YOUR INSTRUCTIONS:
Reproduce the part of the records that opens with the line containing "green arrow: moved 2" and closes with the line containing "orange rectangle: moved 5 px left", both lines included. Omit the pictures from your copy.

********************

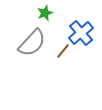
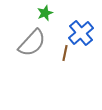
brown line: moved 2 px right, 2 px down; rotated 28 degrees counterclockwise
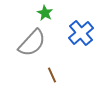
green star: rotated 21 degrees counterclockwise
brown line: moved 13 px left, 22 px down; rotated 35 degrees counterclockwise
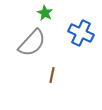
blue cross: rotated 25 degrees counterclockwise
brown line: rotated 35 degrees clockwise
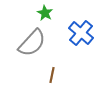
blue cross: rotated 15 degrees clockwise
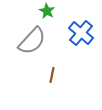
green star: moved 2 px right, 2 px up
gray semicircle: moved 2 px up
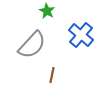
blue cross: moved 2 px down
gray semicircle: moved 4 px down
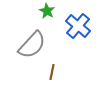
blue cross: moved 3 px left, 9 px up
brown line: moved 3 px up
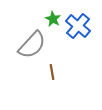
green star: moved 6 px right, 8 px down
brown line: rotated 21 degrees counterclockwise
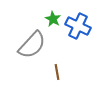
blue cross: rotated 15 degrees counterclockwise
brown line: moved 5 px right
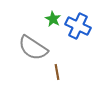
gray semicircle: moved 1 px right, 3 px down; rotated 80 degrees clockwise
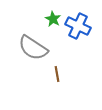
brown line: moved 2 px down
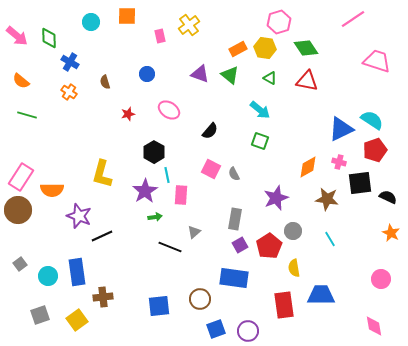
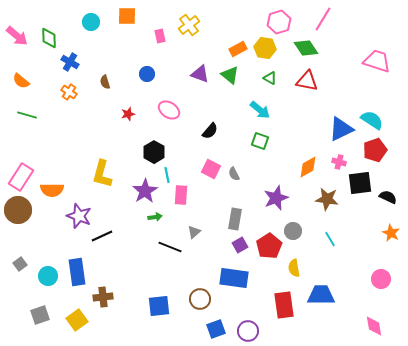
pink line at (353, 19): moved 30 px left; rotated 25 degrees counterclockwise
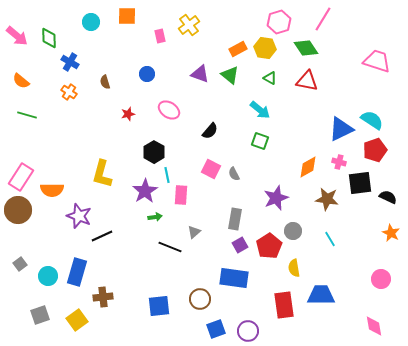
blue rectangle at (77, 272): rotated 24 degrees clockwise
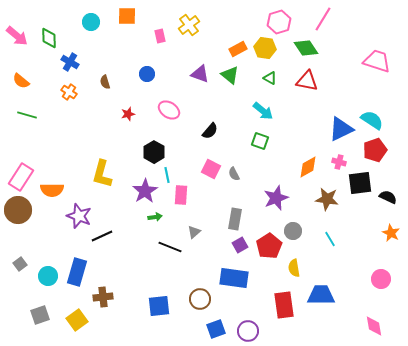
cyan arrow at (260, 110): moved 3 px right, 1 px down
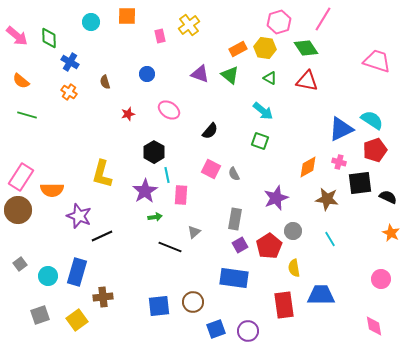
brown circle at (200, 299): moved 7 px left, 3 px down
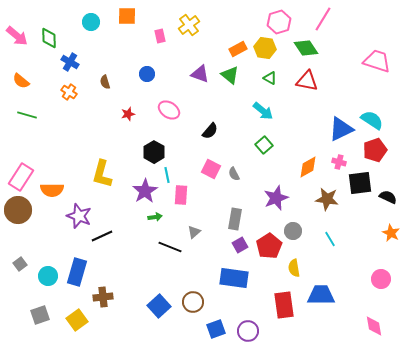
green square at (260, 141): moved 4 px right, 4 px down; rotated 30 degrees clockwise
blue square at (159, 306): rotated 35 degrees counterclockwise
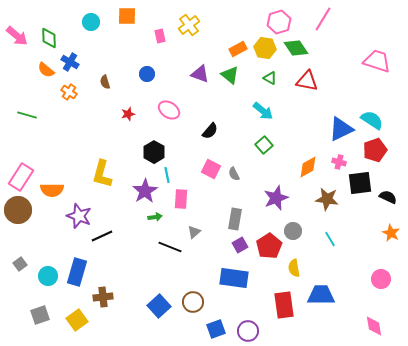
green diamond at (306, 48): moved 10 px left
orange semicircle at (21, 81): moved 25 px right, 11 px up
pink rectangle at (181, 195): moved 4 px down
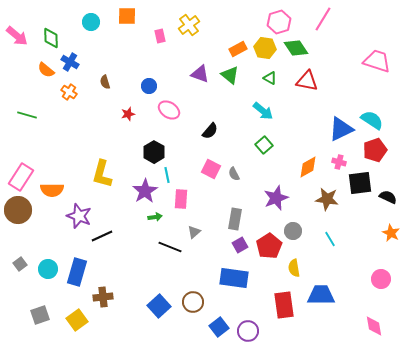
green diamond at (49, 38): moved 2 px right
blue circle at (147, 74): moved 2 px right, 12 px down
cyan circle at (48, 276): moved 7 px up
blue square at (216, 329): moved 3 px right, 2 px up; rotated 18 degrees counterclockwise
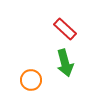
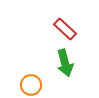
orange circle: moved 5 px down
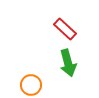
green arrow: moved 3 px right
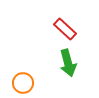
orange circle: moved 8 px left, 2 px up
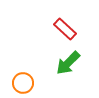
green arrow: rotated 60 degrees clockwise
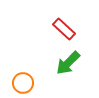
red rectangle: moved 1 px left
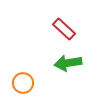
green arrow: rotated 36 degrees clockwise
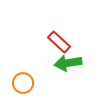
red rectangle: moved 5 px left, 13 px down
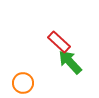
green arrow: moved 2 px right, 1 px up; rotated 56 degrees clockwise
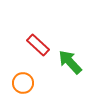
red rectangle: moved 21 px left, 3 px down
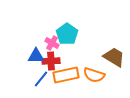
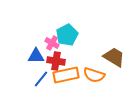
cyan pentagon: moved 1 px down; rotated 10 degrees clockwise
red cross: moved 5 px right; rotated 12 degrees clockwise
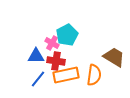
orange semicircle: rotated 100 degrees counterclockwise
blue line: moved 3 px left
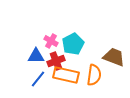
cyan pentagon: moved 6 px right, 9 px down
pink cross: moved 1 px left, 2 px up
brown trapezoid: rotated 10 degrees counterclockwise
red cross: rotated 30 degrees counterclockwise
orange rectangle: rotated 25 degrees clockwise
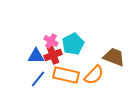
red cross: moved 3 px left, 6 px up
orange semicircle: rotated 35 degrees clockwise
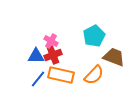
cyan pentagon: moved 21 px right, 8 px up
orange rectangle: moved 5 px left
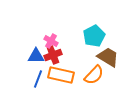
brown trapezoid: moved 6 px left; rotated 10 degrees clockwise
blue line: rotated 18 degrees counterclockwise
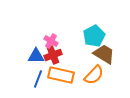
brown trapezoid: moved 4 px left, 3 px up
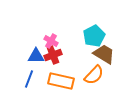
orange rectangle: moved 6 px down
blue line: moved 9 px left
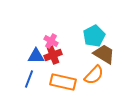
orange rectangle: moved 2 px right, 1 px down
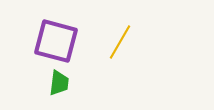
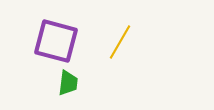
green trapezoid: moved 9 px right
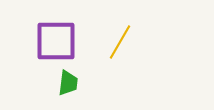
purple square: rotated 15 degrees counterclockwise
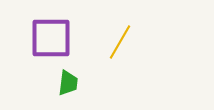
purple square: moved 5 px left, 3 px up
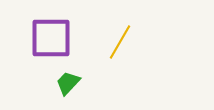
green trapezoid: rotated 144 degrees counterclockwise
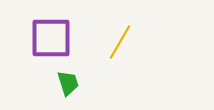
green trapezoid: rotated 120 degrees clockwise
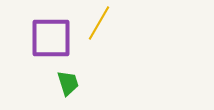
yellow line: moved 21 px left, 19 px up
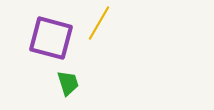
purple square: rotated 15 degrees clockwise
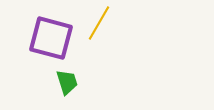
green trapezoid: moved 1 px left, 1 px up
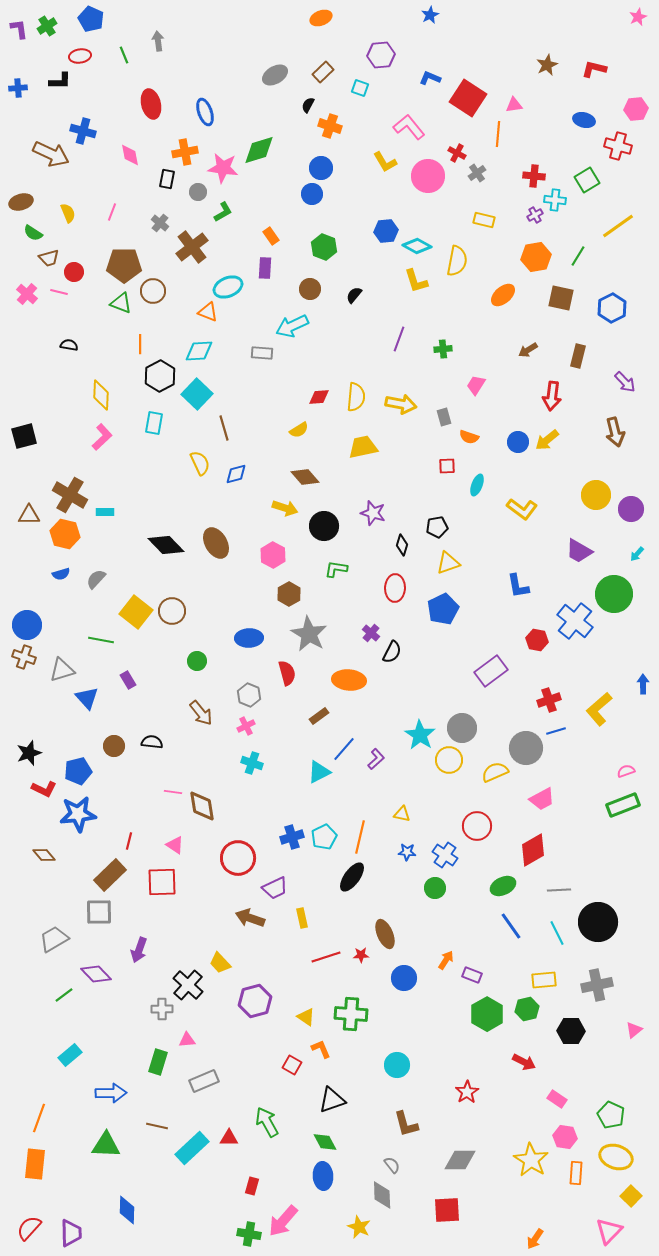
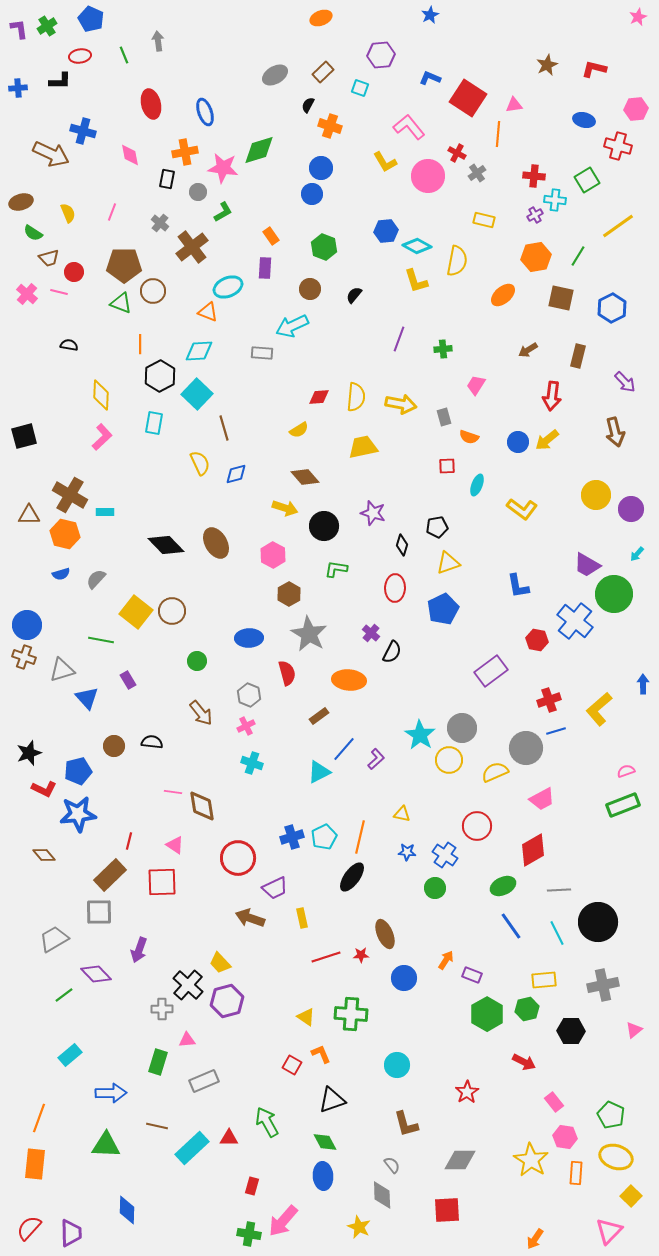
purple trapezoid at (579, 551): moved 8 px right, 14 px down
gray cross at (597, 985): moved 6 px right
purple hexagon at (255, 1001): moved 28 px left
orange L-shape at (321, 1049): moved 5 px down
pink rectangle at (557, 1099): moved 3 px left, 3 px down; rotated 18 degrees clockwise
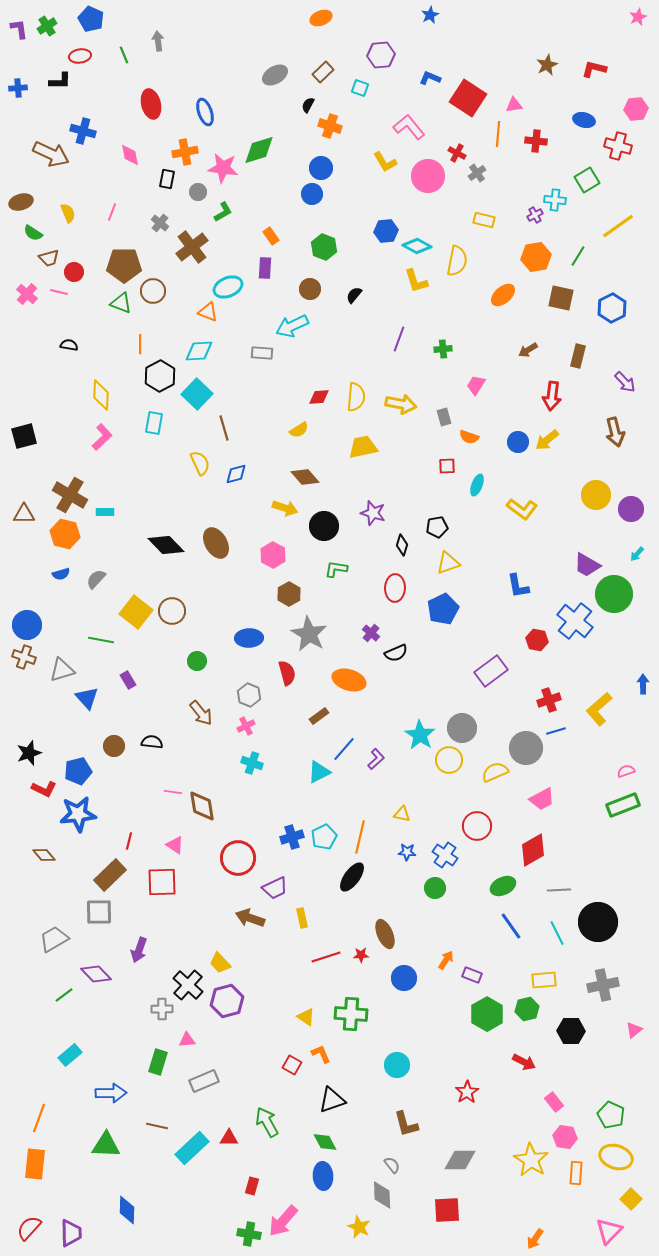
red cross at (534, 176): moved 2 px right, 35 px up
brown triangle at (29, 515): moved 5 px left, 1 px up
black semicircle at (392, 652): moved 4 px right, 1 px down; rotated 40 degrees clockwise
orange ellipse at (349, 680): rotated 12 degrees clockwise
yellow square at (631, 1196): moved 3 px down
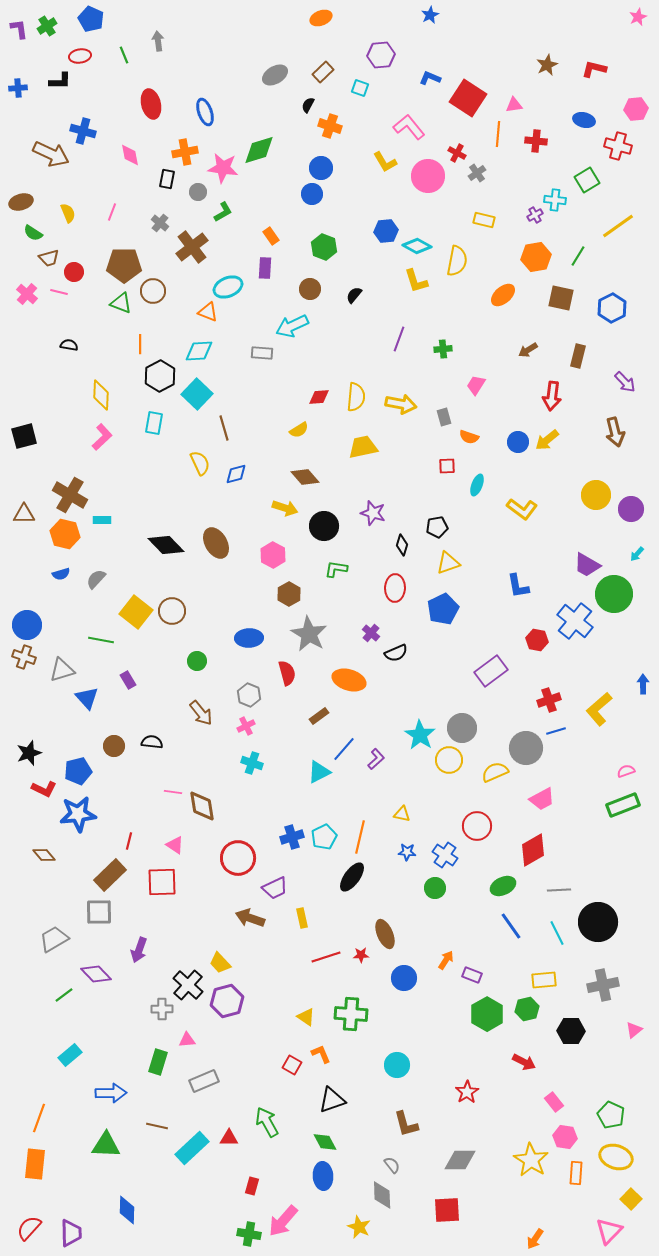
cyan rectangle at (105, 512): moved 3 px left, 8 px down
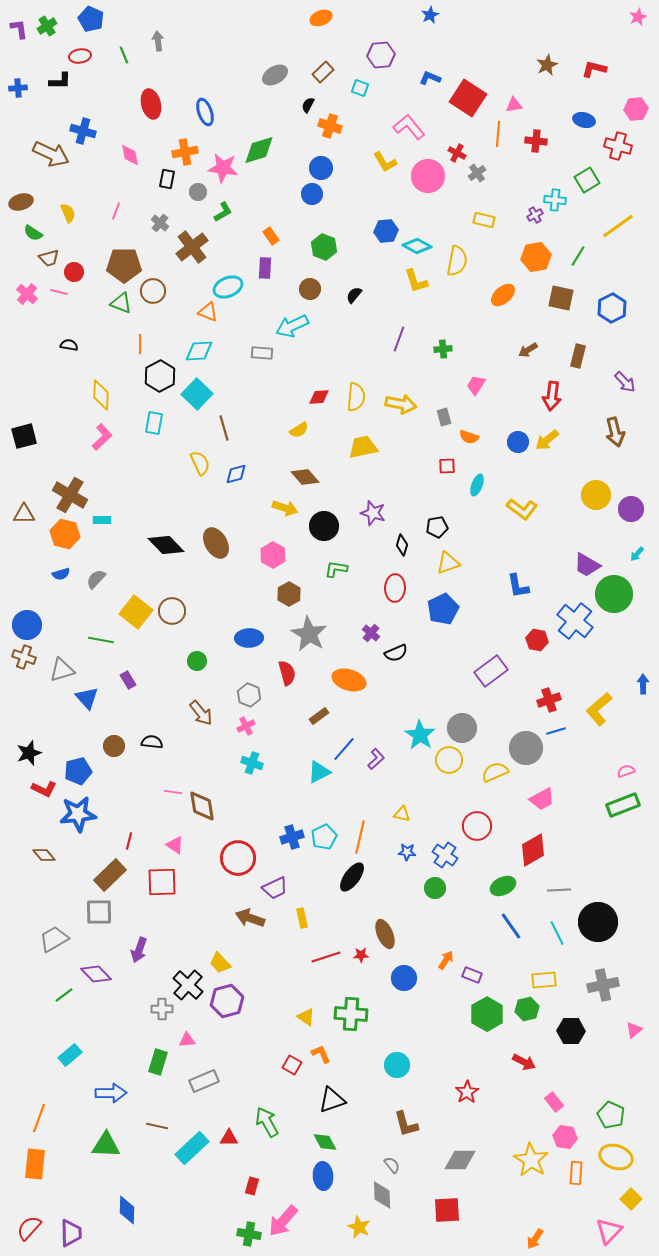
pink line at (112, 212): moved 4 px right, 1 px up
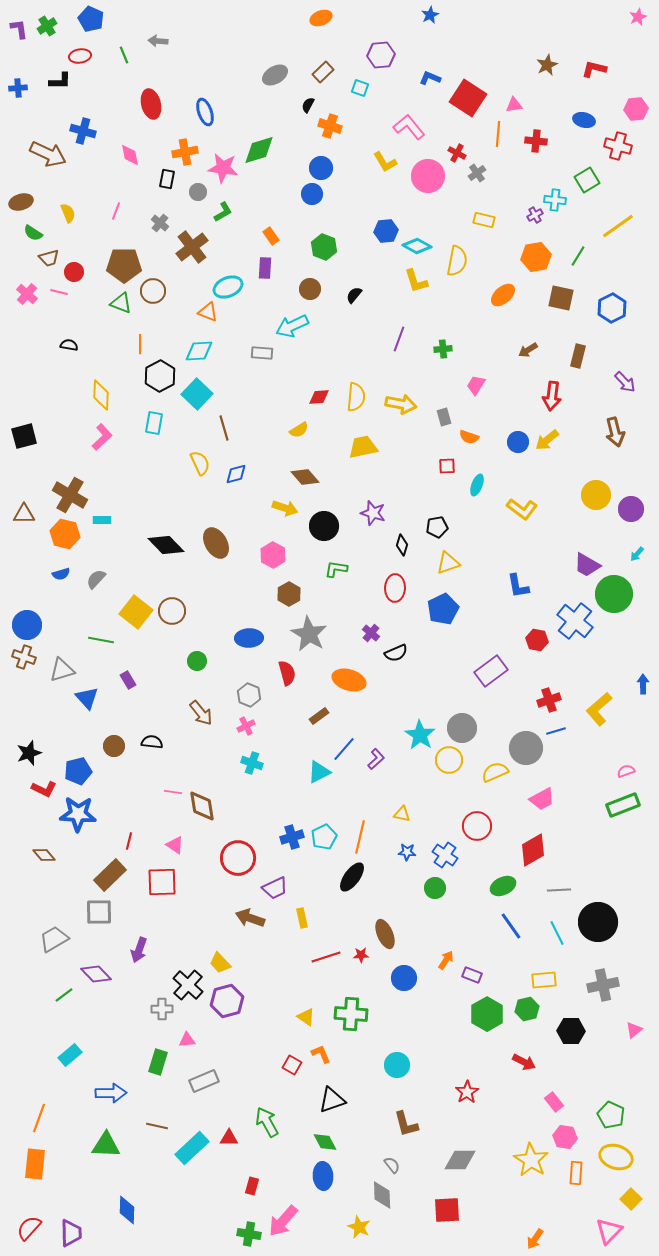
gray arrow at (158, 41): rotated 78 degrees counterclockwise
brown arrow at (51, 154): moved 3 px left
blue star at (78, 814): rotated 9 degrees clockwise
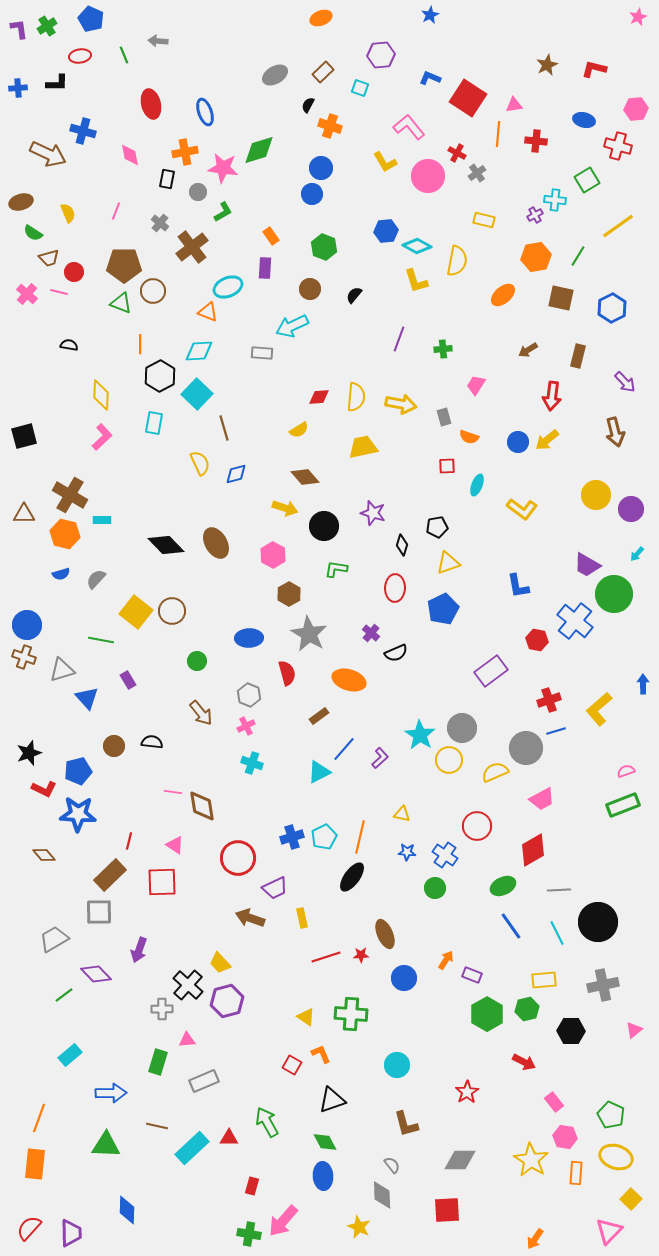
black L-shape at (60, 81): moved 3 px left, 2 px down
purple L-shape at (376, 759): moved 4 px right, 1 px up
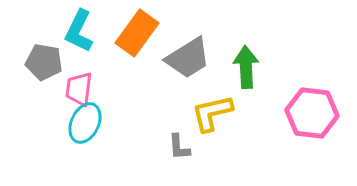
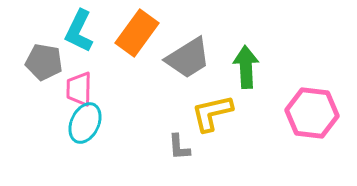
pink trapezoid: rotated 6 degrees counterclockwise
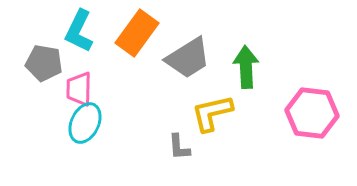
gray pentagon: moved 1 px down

********************

SOLUTION TO THE EXERCISE:
green arrow: moved 2 px right, 1 px up; rotated 56 degrees clockwise
red rectangle: moved 21 px left, 3 px down
cyan pentagon: moved 1 px down; rotated 10 degrees clockwise
red cross: moved 5 px right; rotated 12 degrees clockwise
orange semicircle: rotated 100 degrees counterclockwise
blue line: moved 3 px left
cyan pentagon: moved 6 px right, 9 px down
pink cross: moved 1 px left, 2 px up
brown trapezoid: rotated 10 degrees counterclockwise
red cross: rotated 30 degrees counterclockwise
orange rectangle: rotated 25 degrees clockwise
red cross: moved 3 px left, 6 px up
orange semicircle: rotated 35 degrees clockwise
cyan pentagon: moved 21 px right, 8 px up
orange rectangle: moved 5 px left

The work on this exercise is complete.